Go through the data below and work out how many lines contain "brown"; the answer is the number alone.

(Source records Opens)

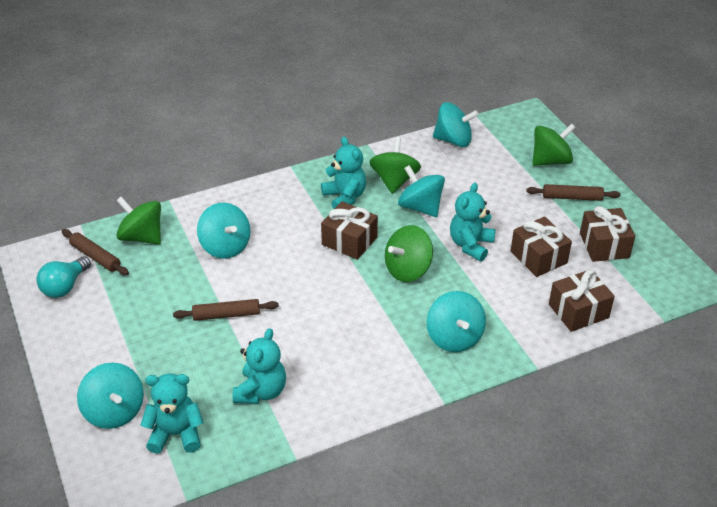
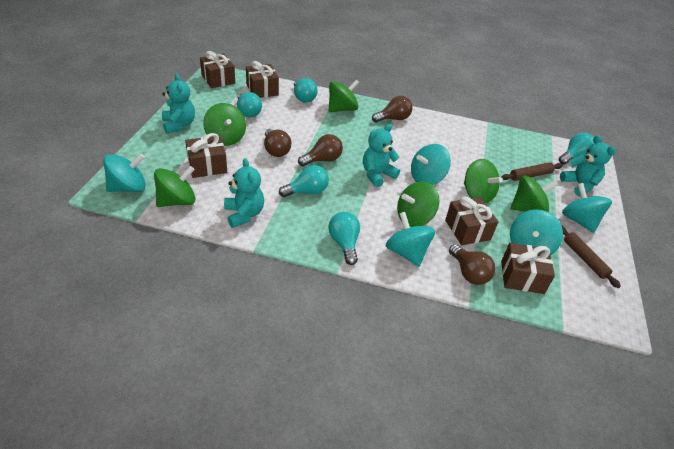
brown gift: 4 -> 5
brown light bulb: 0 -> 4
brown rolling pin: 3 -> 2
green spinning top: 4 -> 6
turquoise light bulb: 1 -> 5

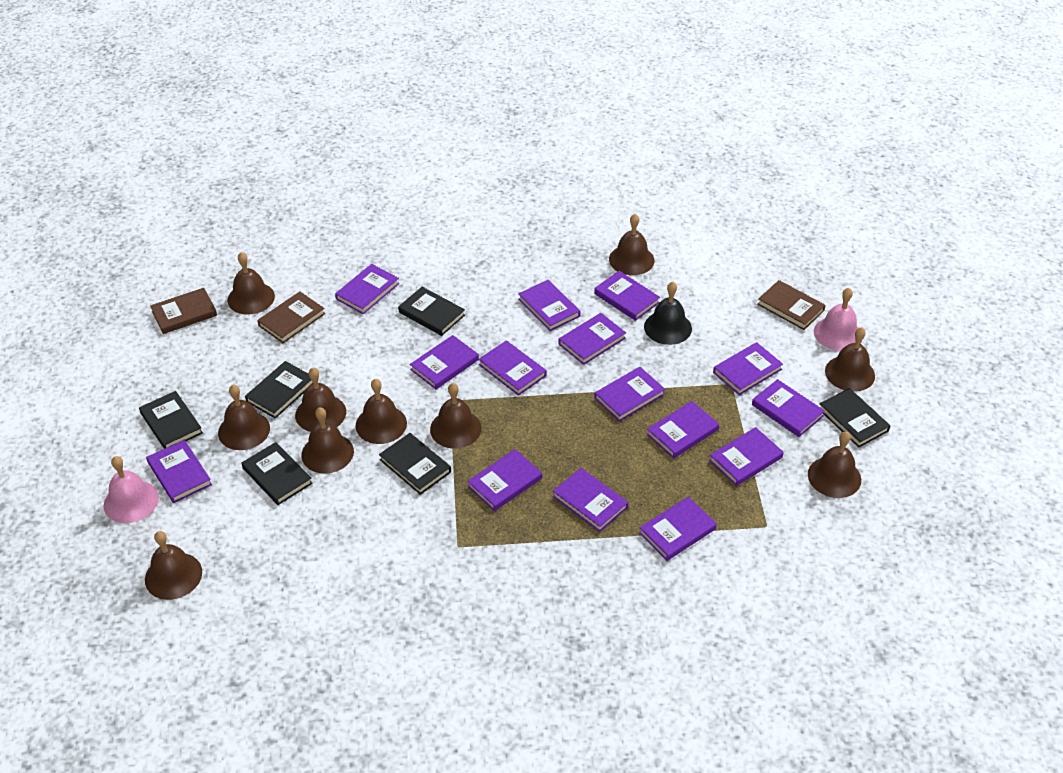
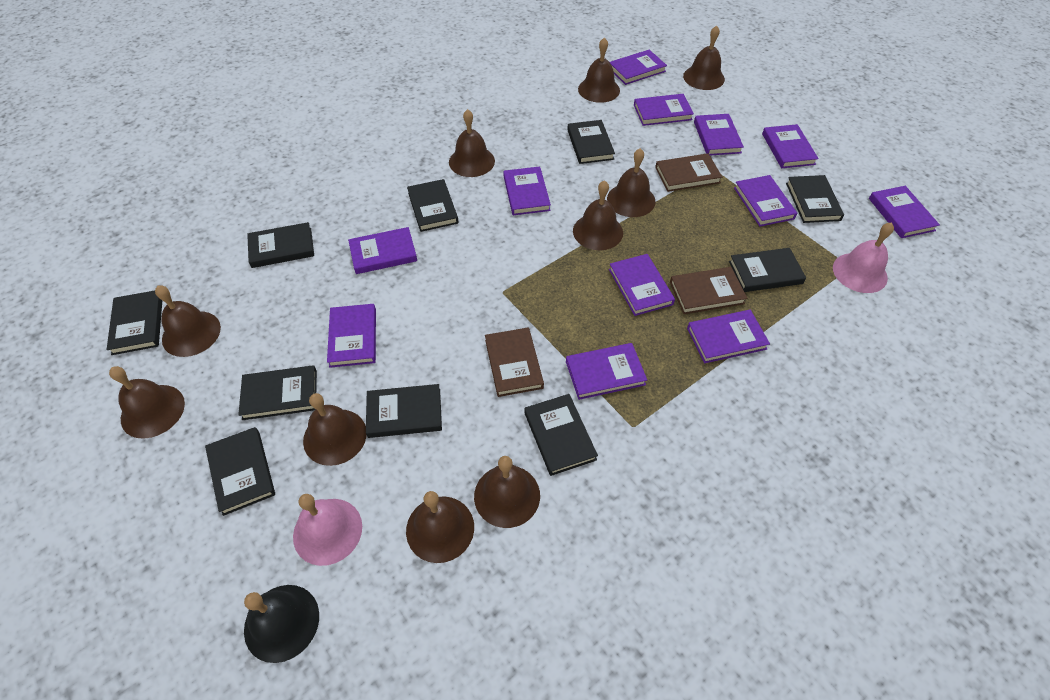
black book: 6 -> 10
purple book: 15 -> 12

(Source records Closes)

_Answer below:_ 3